WORK TASK = A line belongs in the answer only if it contains the word "brown"; copy every such line from the listing below.

RECORDS SUPPLIED =
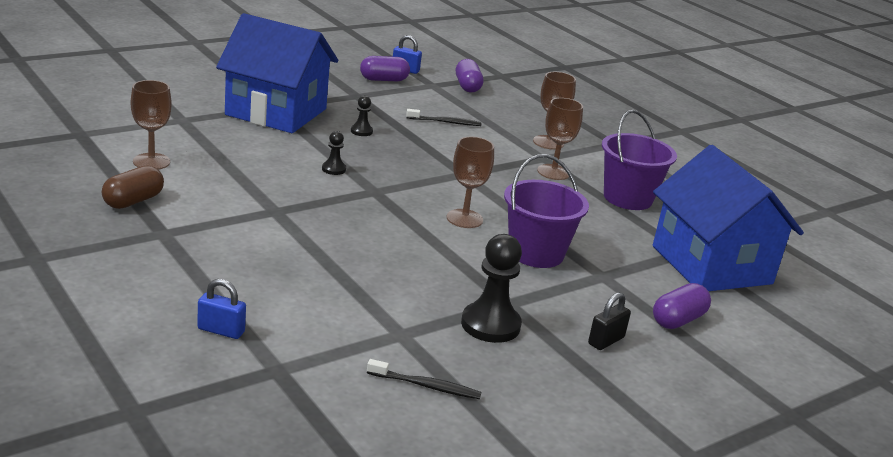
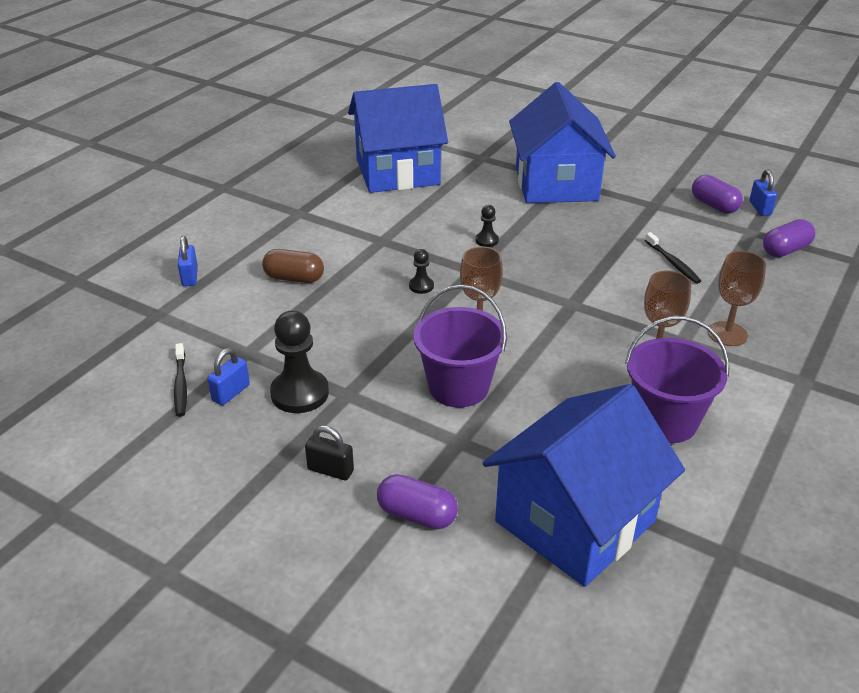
camera: 70 degrees right, 10 degrees up
(133, 201) = (331, 187): brown capsule -> brown capsule (294, 278)
(151, 162) = (397, 172): brown goblet -> blue house
(361, 131) = (580, 230): black pawn -> black pawn (421, 286)
(462, 360) = (231, 393): none -> blue padlock

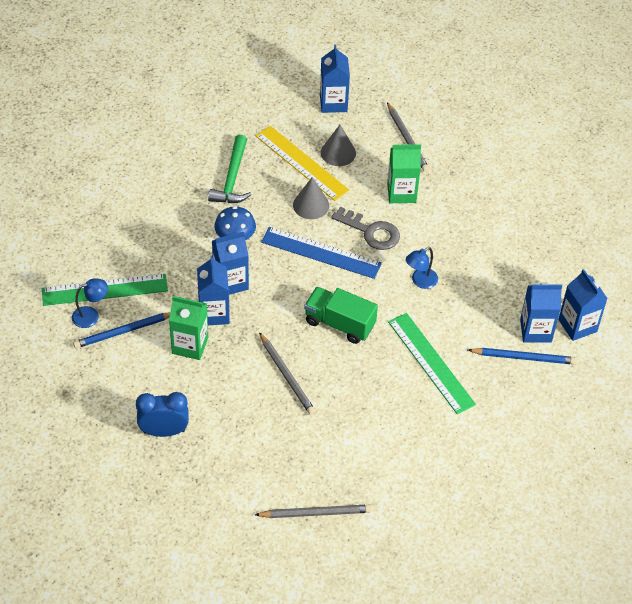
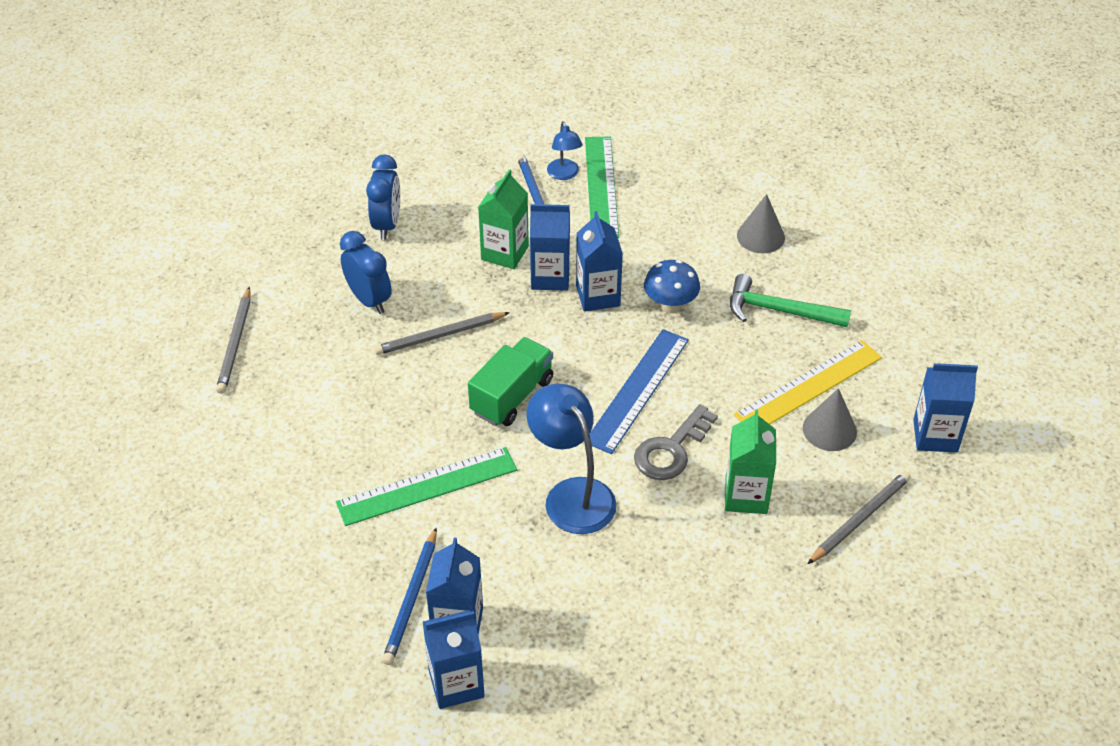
camera: 100 degrees right, 5 degrees down
(254, 428) = (369, 300): none -> blue clock
(311, 205) = (726, 388): grey cone -> grey cone (760, 236)
(407, 139) = (859, 519): grey pencil -> grey pencil turned 150 degrees clockwise
(420, 281) = (572, 495): blue lamp -> blue lamp, size x1.81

ANSWER BOX =
(133, 201) = (331, 187): brown capsule -> brown capsule (294, 278)
(151, 162) = (397, 172): brown goblet -> blue house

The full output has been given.